> WHAT IS REQUIRED
Filter the records for "none" and keep each line that has it.

[Version difference data]
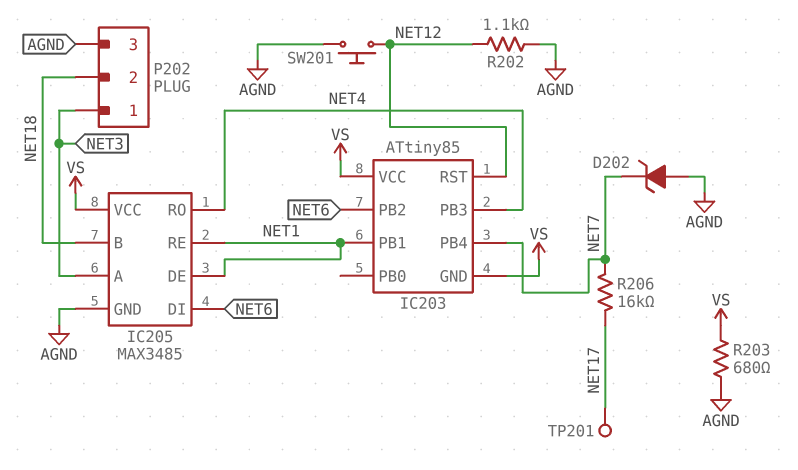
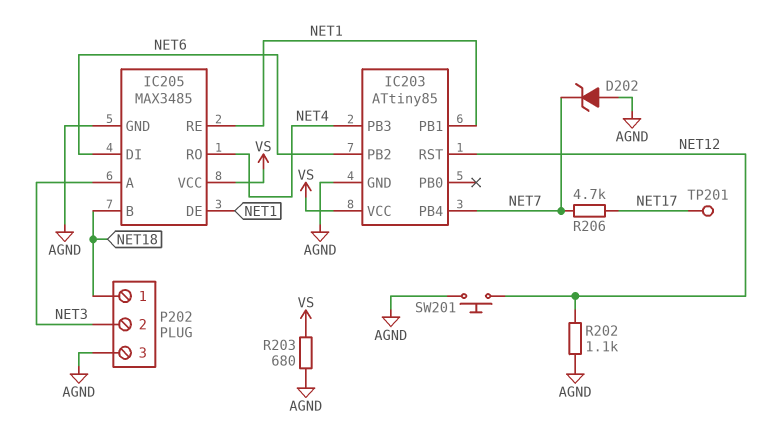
IC203 pin GND: VS -> AGND
P202 pin 1: NET3 -> NET18
P202 pin 2: NET18 -> NET3
R206: 16k (NET7, NET17) -> 4.7k (NET7, NET17)

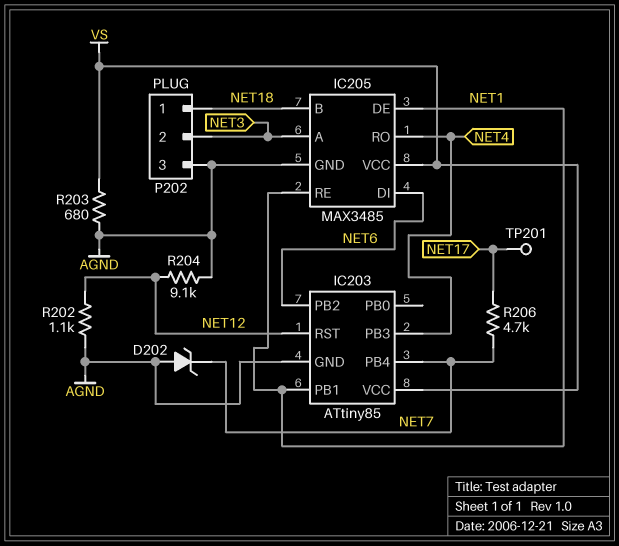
R204: none -> 9.1k (AGND, NET12)
SW201: button (AGND, NET12) -> none

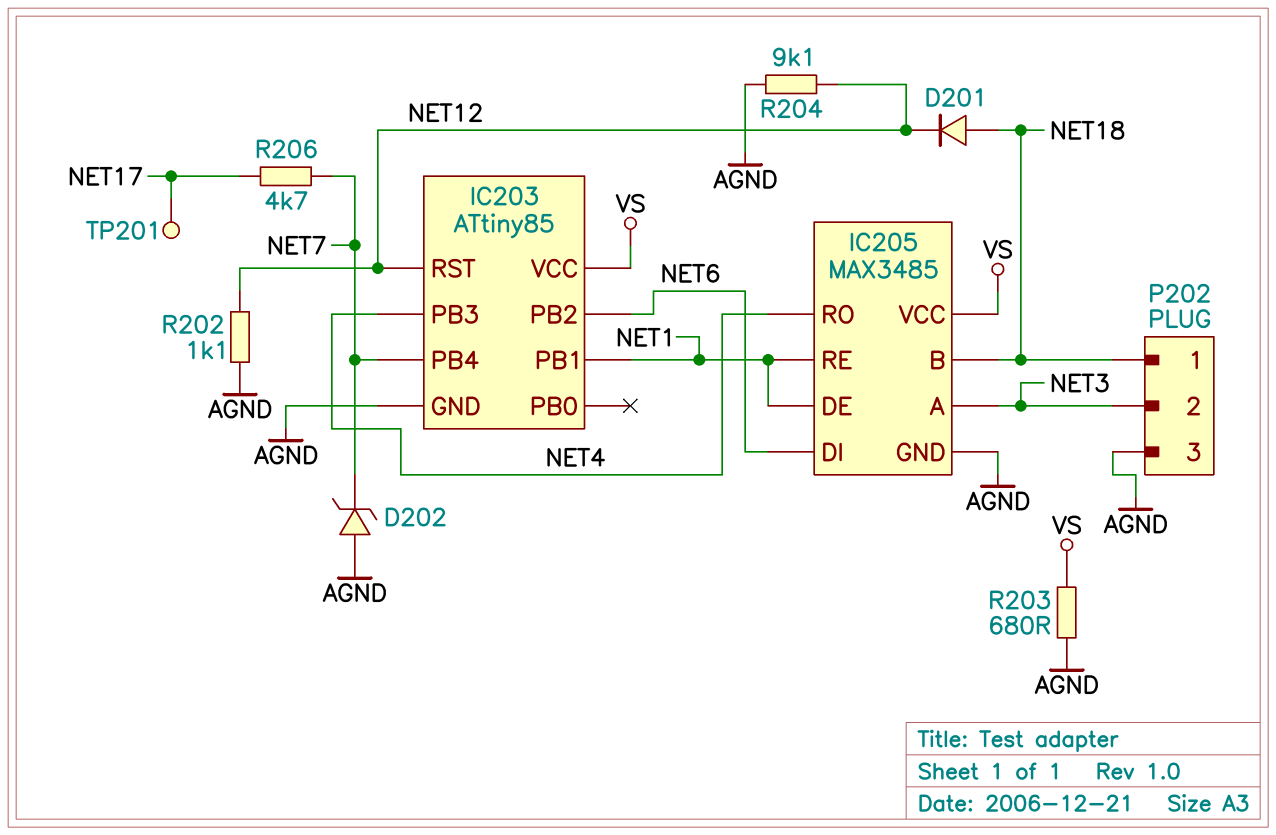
D201: none -> diode (A NET18, K NET12)

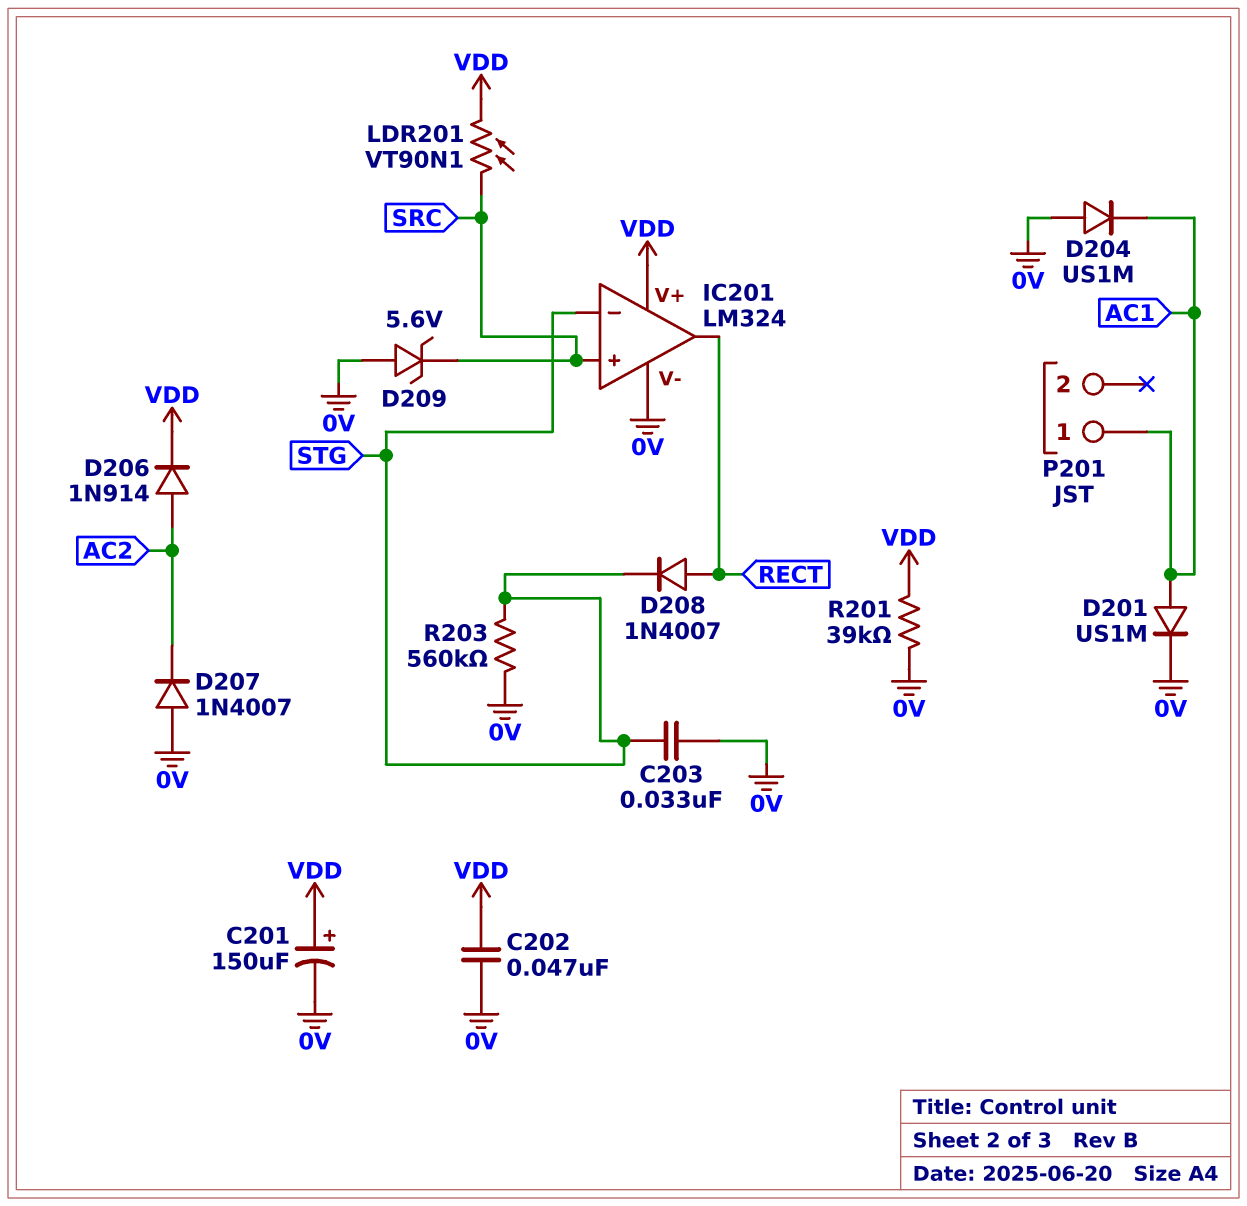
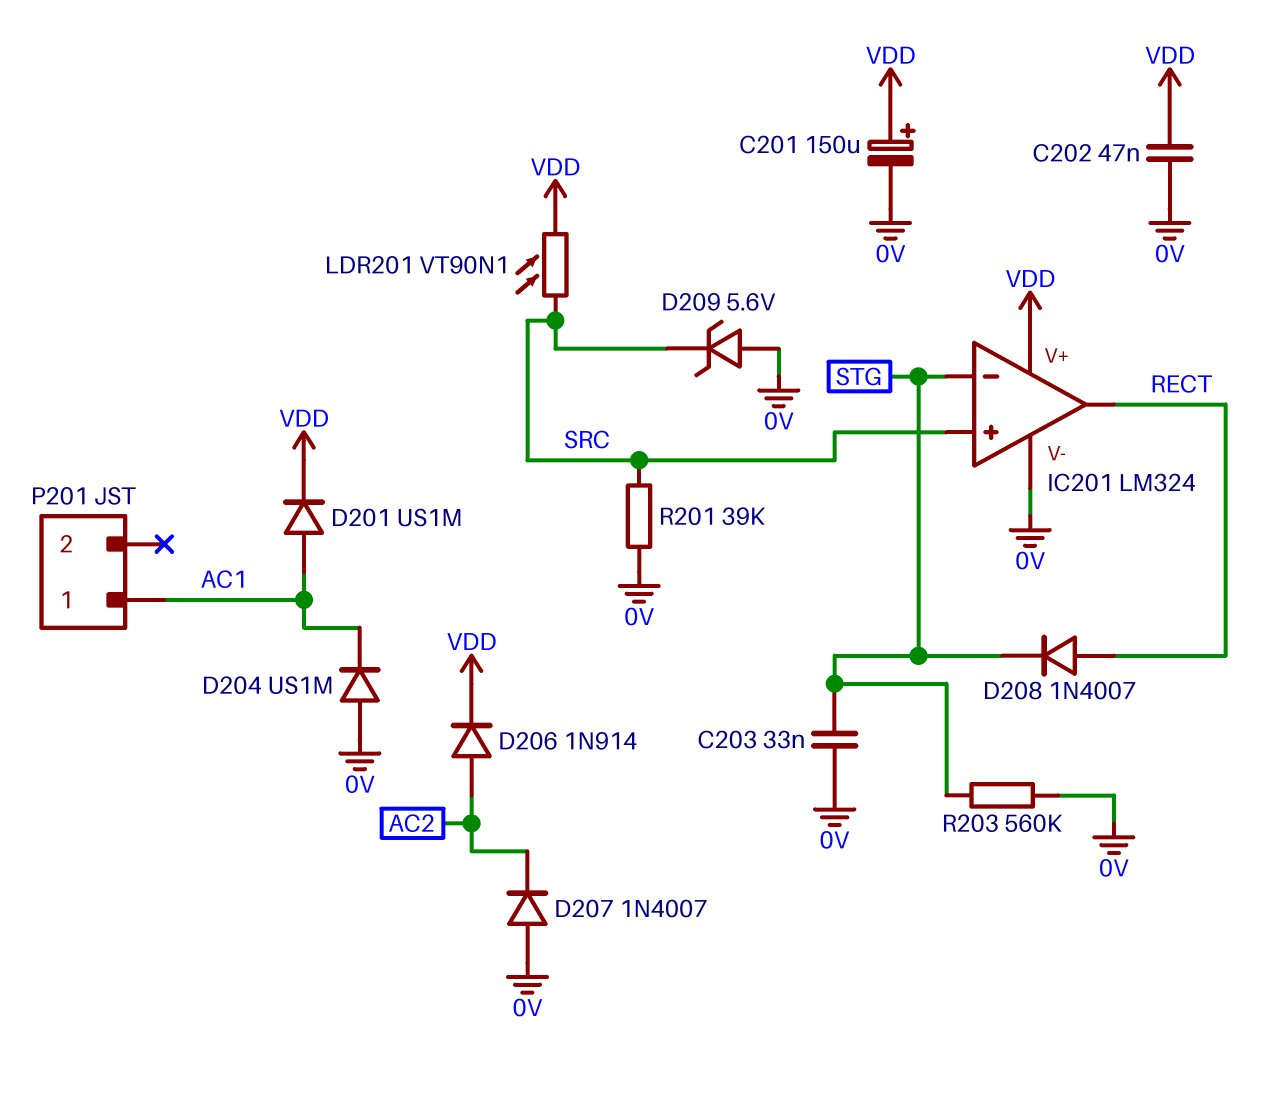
D201: diode US1M (A AC1, K 0V) -> diode US1M (A AC1, K VDD)
R201: 39k (0V, VDD) -> 39k (0V, SRC)

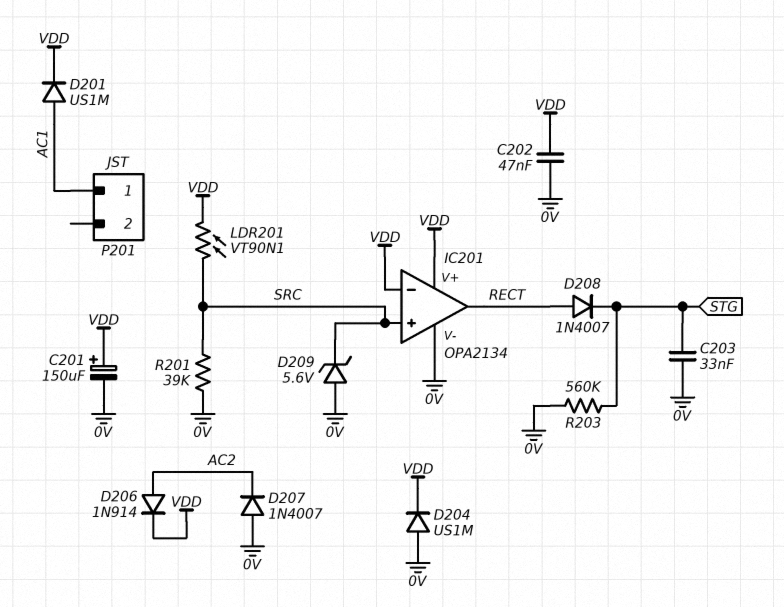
D204: diode US1M (A 0V, K AC1) -> diode US1M (A 0V, K VDD)
IC201: LM324 -> OPA2134
IC201 pin in-: STG -> VDD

> OUTPUT OF THE EXERCISE
R204: none -> 9.1k (AGND, NET12)
SW201: button (AGND, NET12) -> none
D201: none -> diode (A NET18, K NET12)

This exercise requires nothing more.